Exercise data:
....

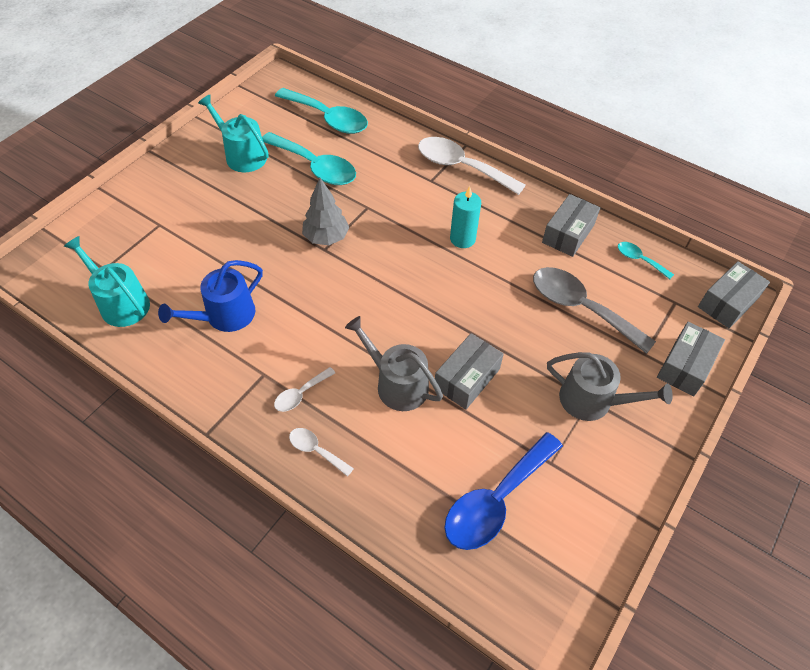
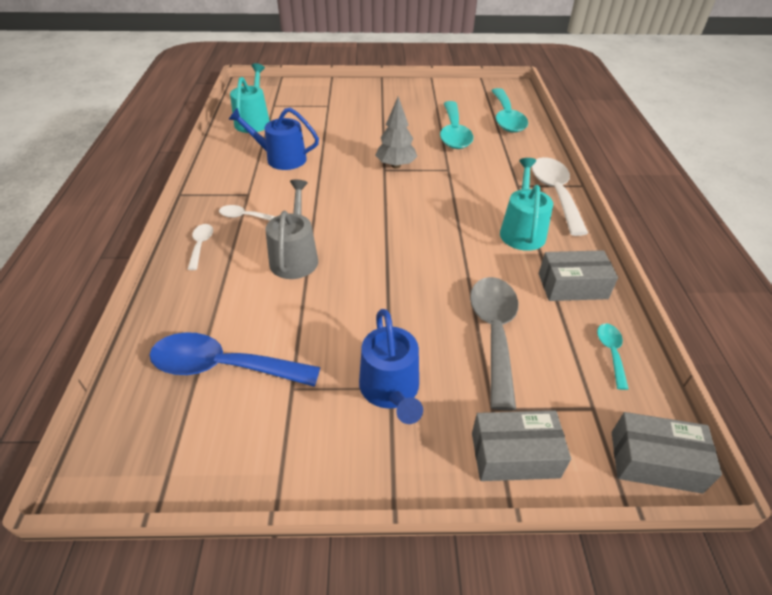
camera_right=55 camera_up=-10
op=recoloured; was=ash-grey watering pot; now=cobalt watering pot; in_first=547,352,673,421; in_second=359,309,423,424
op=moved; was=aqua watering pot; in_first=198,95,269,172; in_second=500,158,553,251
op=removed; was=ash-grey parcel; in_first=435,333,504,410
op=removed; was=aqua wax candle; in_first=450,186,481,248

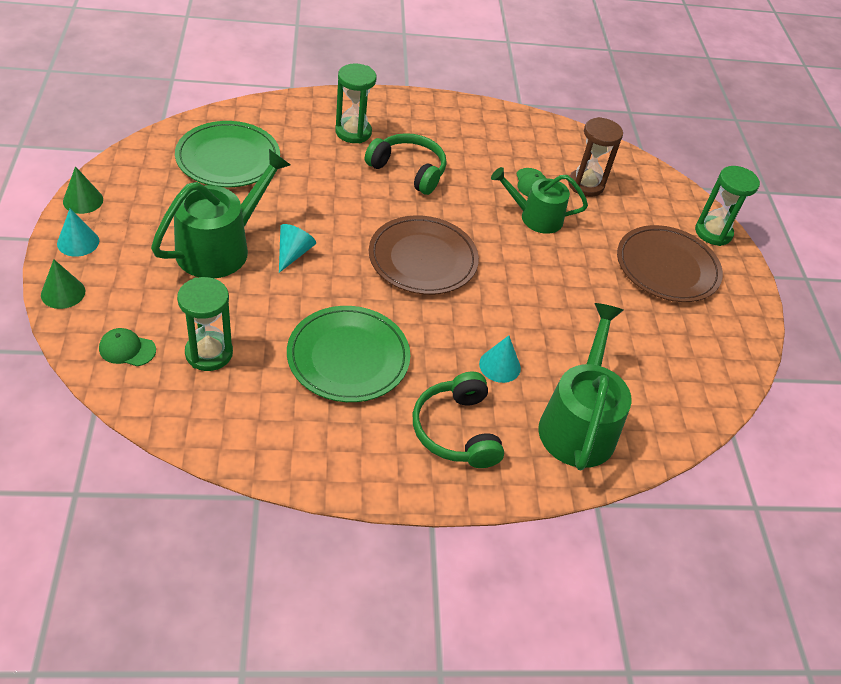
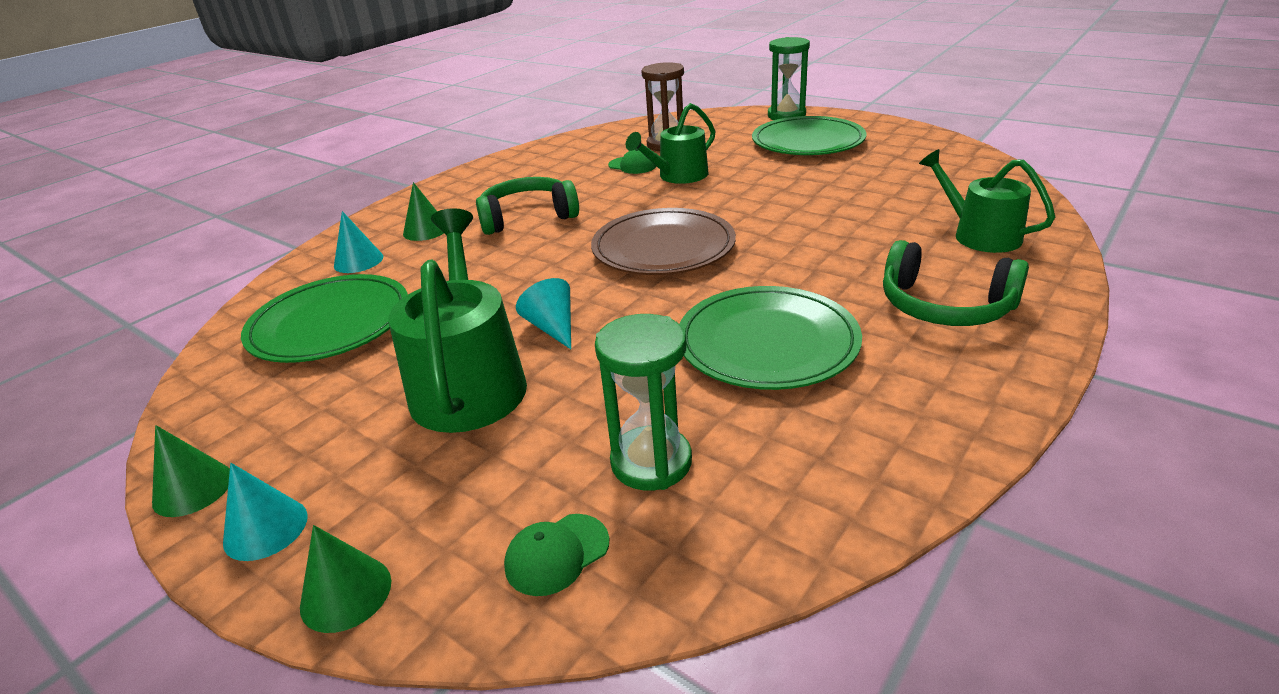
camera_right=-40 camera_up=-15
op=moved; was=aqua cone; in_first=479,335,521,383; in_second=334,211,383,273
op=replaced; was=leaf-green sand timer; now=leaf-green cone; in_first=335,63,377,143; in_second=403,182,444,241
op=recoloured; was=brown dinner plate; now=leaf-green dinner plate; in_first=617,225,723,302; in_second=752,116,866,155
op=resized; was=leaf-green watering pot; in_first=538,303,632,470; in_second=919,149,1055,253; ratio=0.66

....

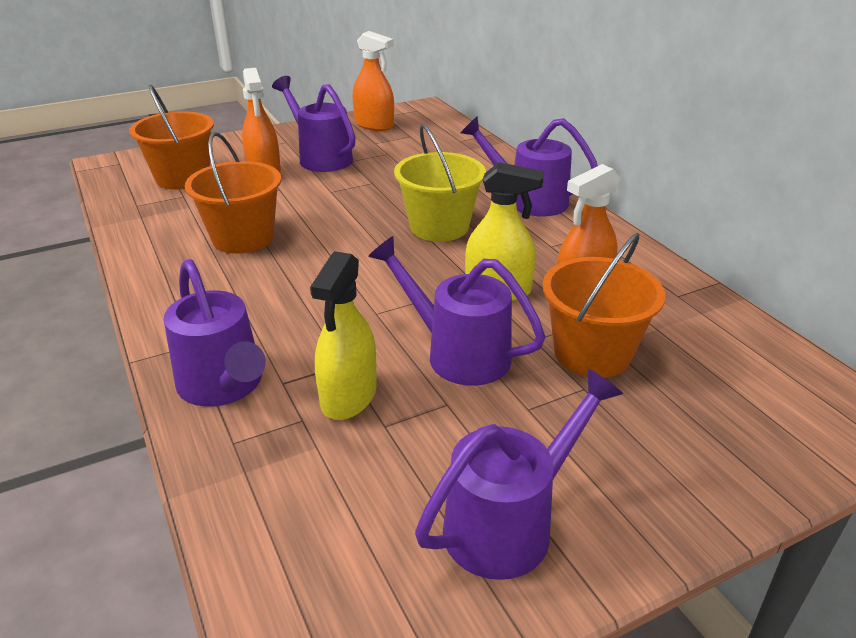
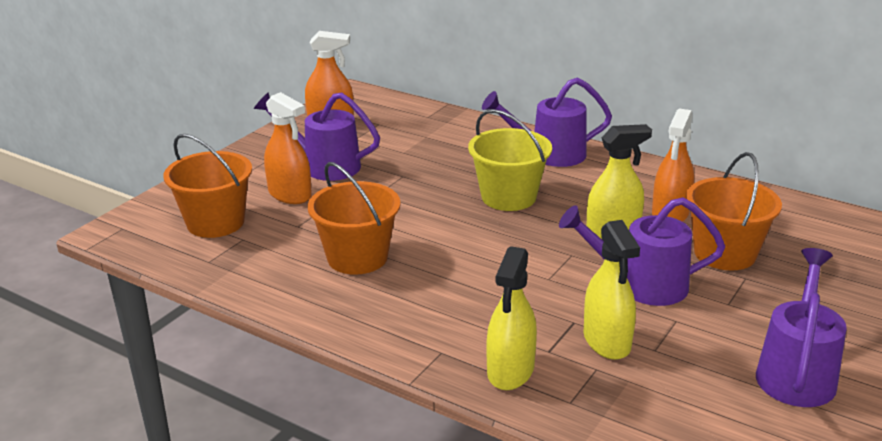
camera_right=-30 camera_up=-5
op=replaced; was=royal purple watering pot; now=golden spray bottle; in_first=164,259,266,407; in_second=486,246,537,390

....

Task goal: Everything from the line with "op=recoloured; was=ash-grey watering" through the line with "op=removed; was=ash-grey parcel;" in the listing above must be retyped exactly, with nothing added.

Result below:
op=recoloured; was=ash-grey watering pot; now=cobalt watering pot; in_first=547,352,673,421; in_second=359,309,423,424
op=moved; was=aqua watering pot; in_first=198,95,269,172; in_second=500,158,553,251
op=removed; was=ash-grey parcel; in_first=435,333,504,410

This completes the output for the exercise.